DATA FOR REVIEW Start Marker
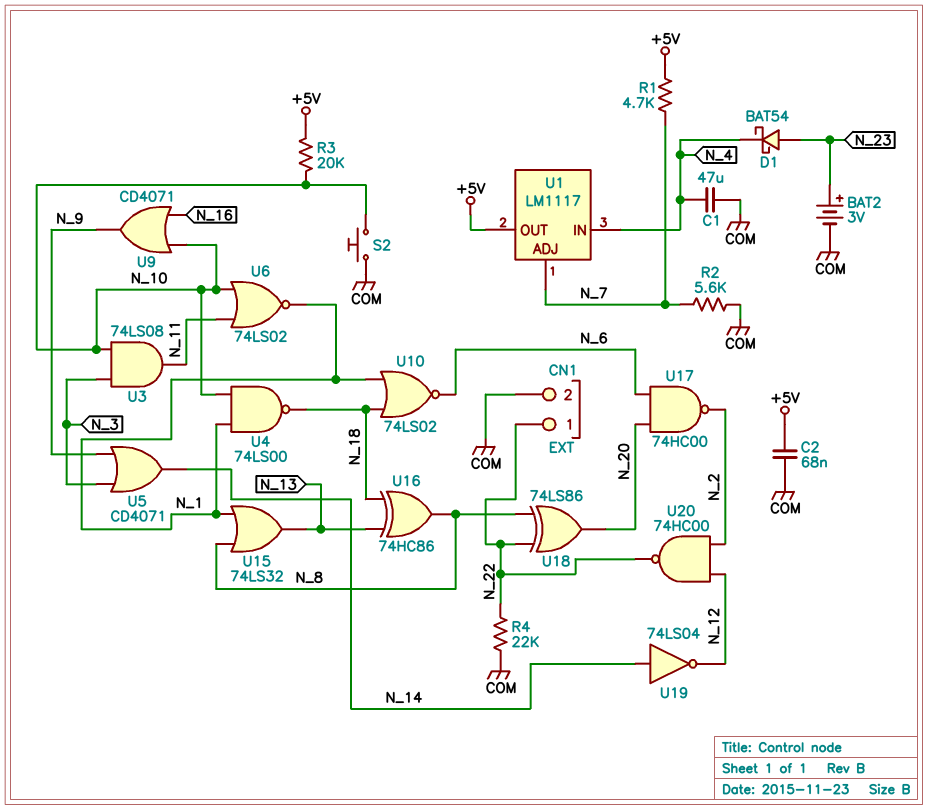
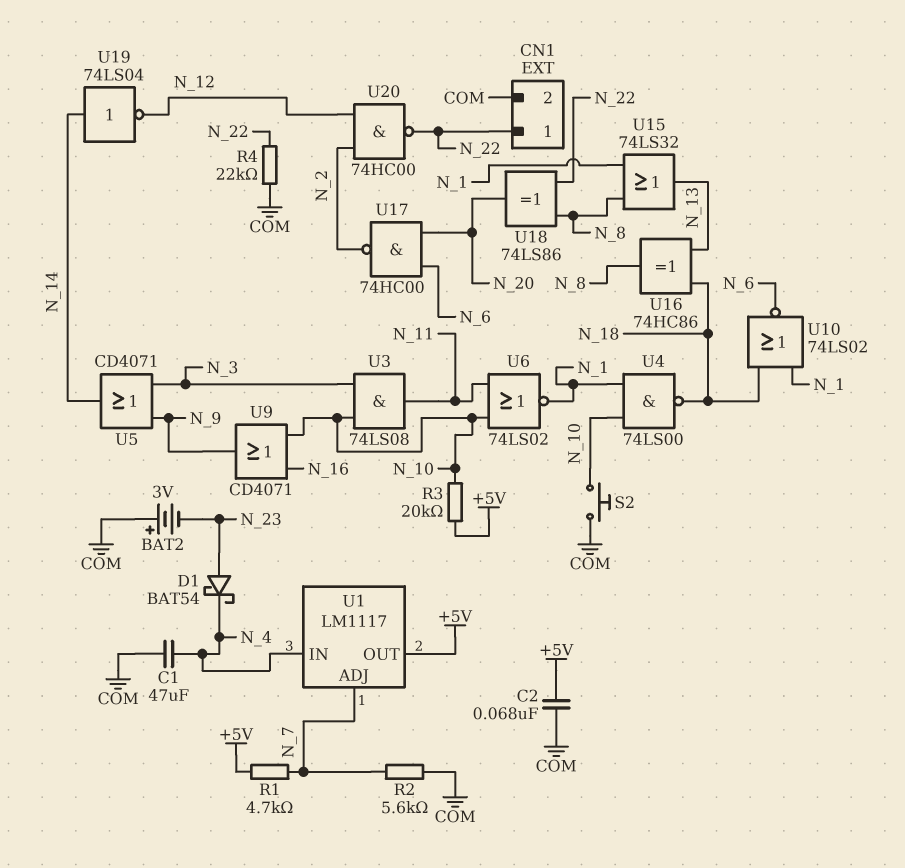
BAT2: 3V (plus N_23, minus COM) -> 3V (plus COM, minus N_23)

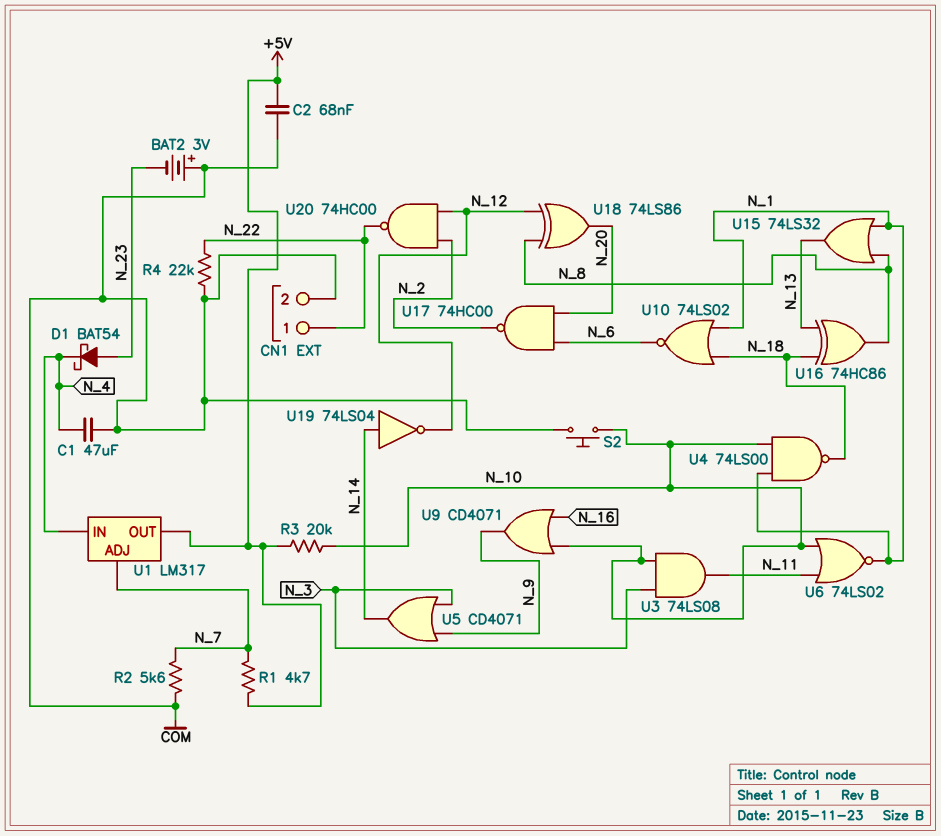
U1: LM1117 -> LM317
U18: XOR 74LS86 (in N_8, in N_22, out N_20) -> XOR 74LS86 (in N_8, in N_12, out N_20)

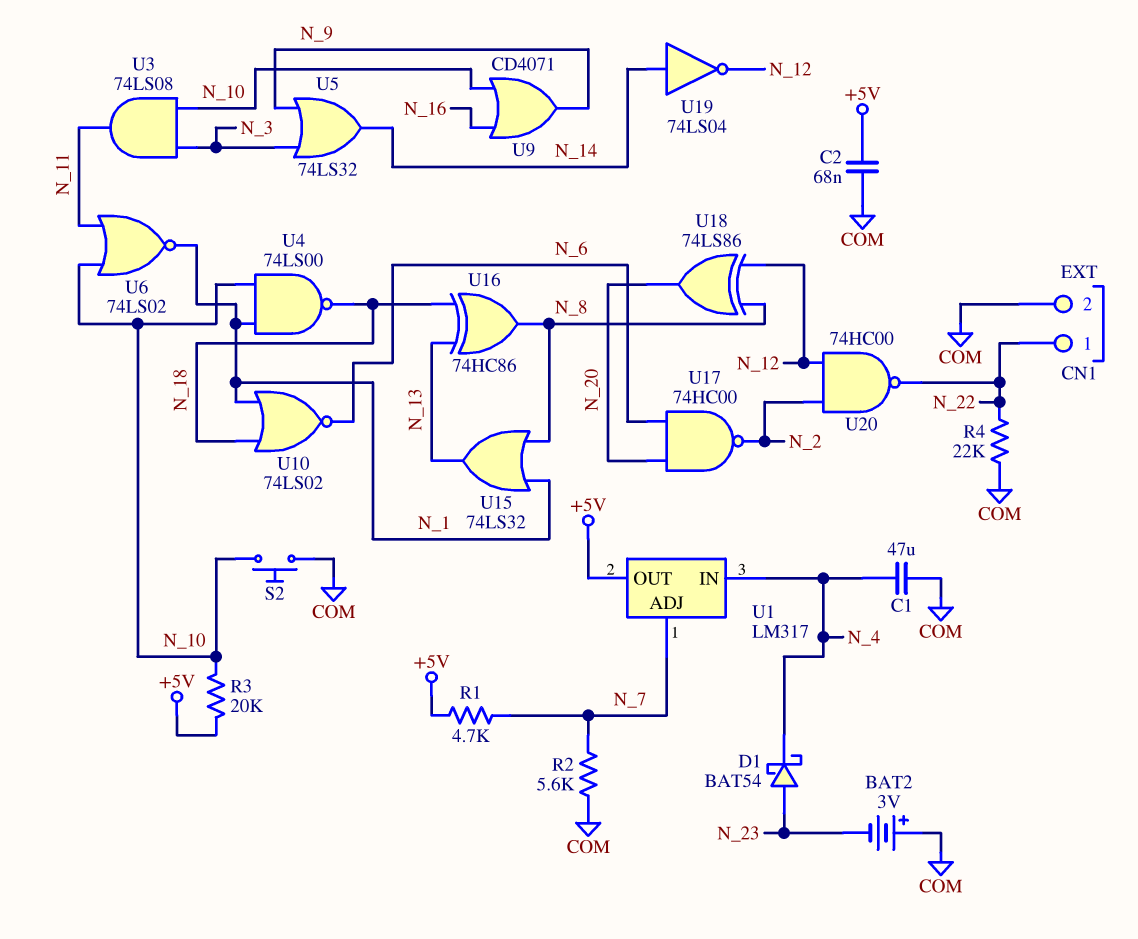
U5: OR CD4071 (in N_3, in N_9, out N_14) -> OR 74LS32 (in N_3, in N_9, out N_14)

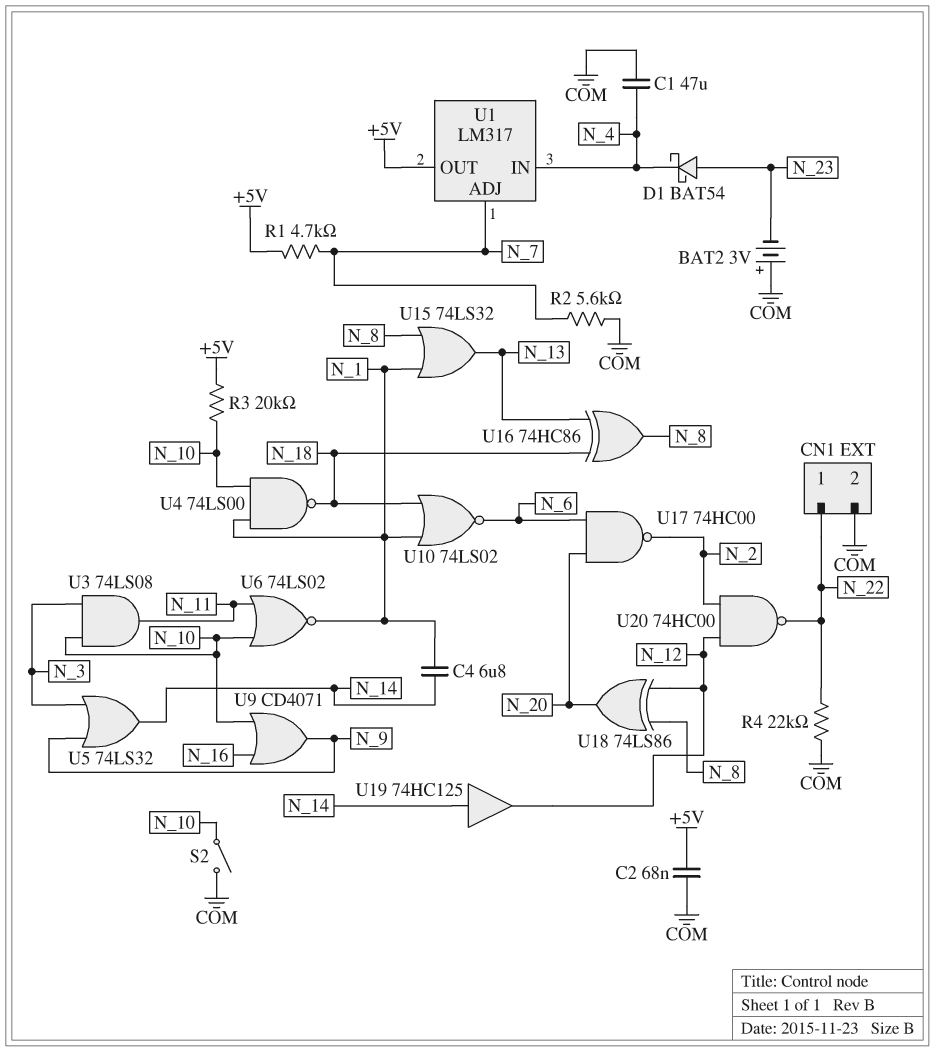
C4: none -> 6.8uF (N_1, N_14)
S2: button (COM, N_10) -> switch (COM, N_10)
U19: NOT 74LS04 (in N_14, out N_12) -> buffer 74HC125 (in N_14, out N_12)

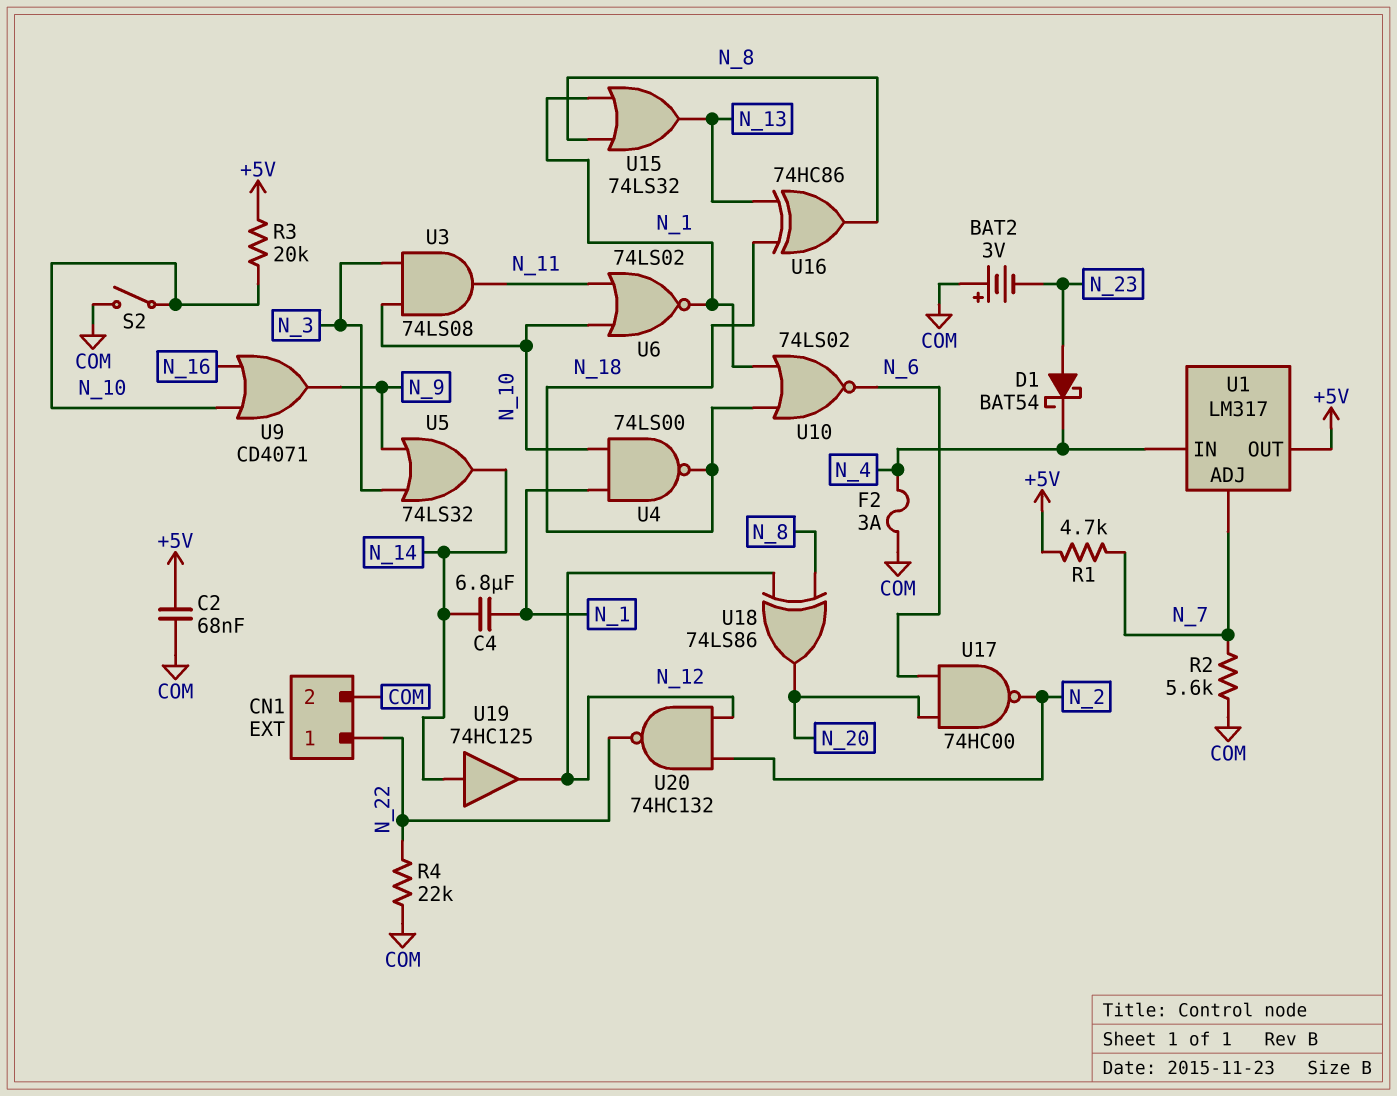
C1: 47uF (COM, N_4) -> none
F2: none -> 3A (COM, N_4)
U20: NAND 74HC00 (in N_2, in N_12, out N_22) -> NAND 74HC132 (in N_2, in N_12, out N_22)

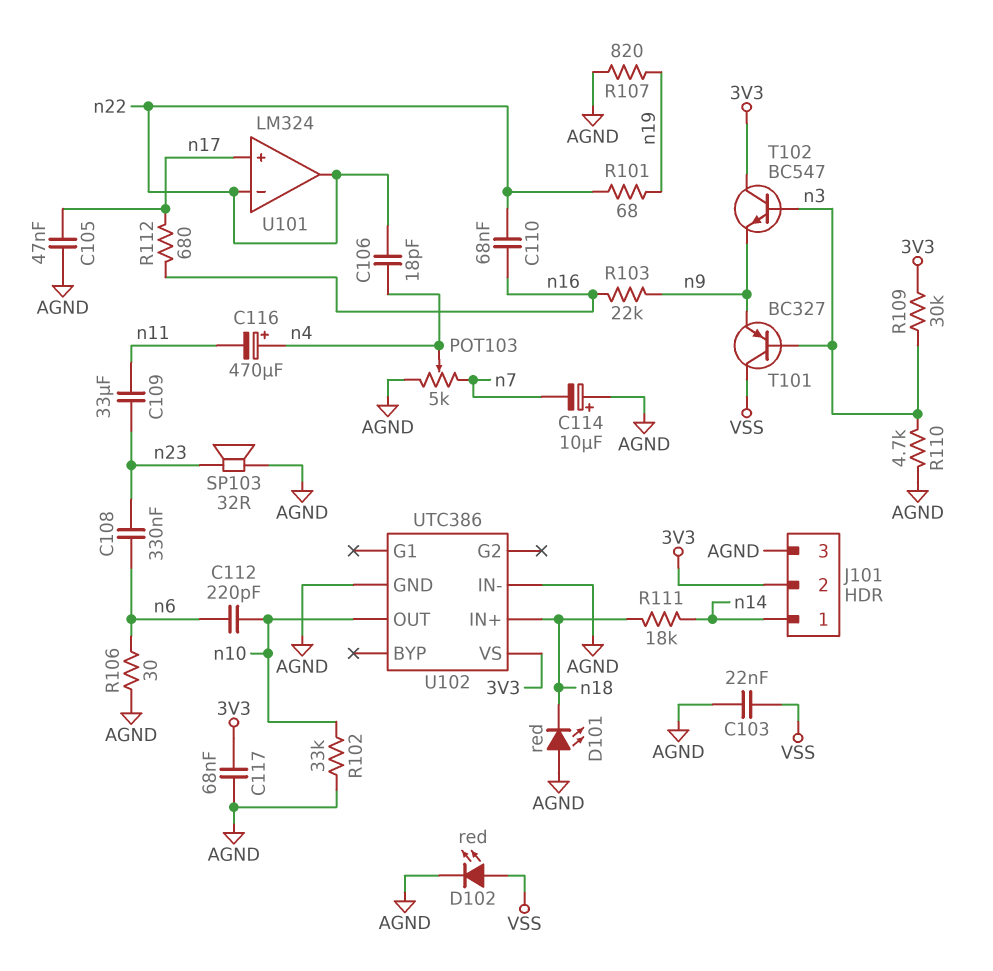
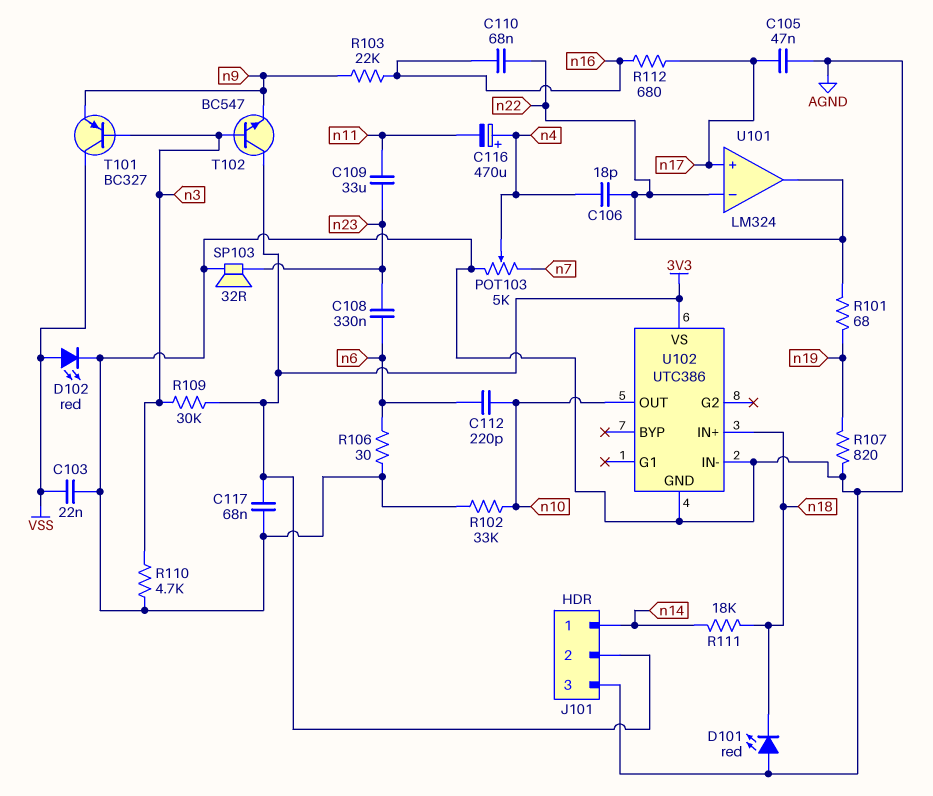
C114: 10uF (plus AGND, minus n7) -> none

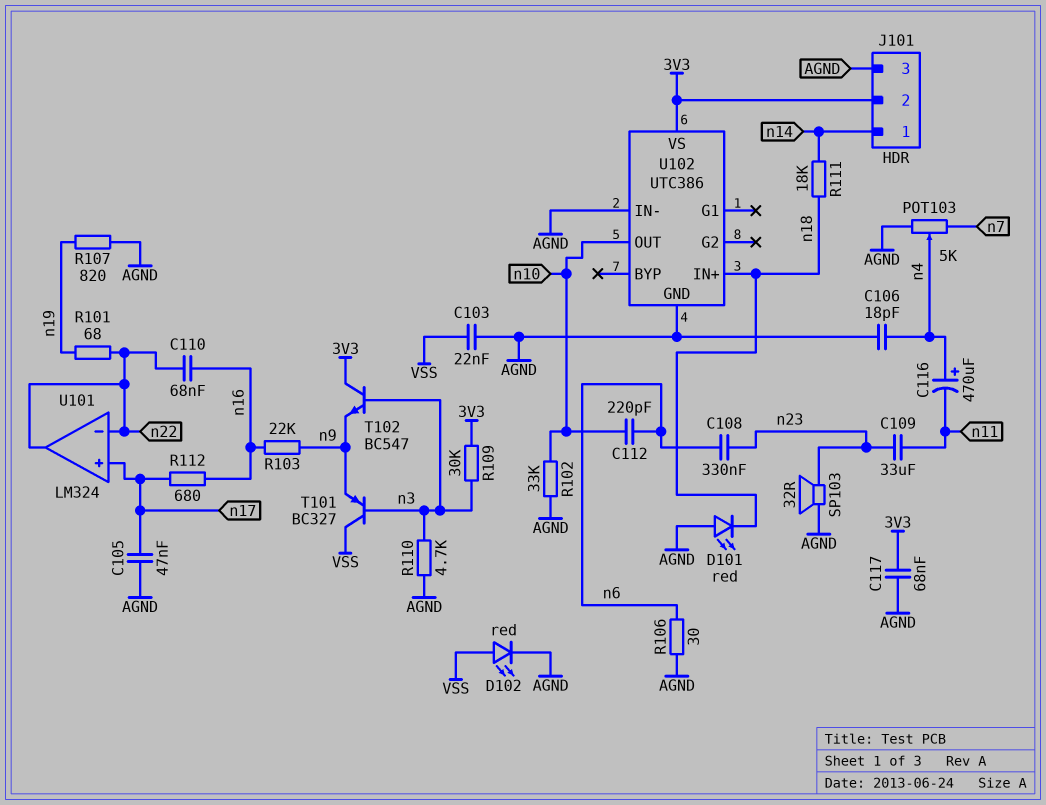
C106: 18pF (n4, n22) -> 18pF (AGND, n4)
DATA FOR REVIEW End Marker
• TASK TO CARRY OUT: Exclude every picture and copy the remaining data exactly.

• ANSWER BELOW:
BAT2: 3V (plus N_23, minus COM) -> 3V (plus COM, minus N_23)

U1: LM1117 -> LM317
U18: XOR 74LS86 (in N_8, in N_22, out N_20) -> XOR 74LS86 (in N_8, in N_12, out N_20)

U5: OR CD4071 (in N_3, in N_9, out N_14) -> OR 74LS32 (in N_3, in N_9, out N_14)

C4: none -> 6.8uF (N_1, N_14)
S2: button (COM, N_10) -> switch (COM, N_10)
U19: NOT 74LS04 (in N_14, out N_12) -> buffer 74HC125 (in N_14, out N_12)

C1: 47uF (COM, N_4) -> none
F2: none -> 3A (COM, N_4)
U20: NAND 74HC00 (in N_2, in N_12, out N_22) -> NAND 74HC132 (in N_2, in N_12, out N_22)

C114: 10uF (plus AGND, minus n7) -> none

C106: 18pF (n4, n22) -> 18pF (AGND, n4)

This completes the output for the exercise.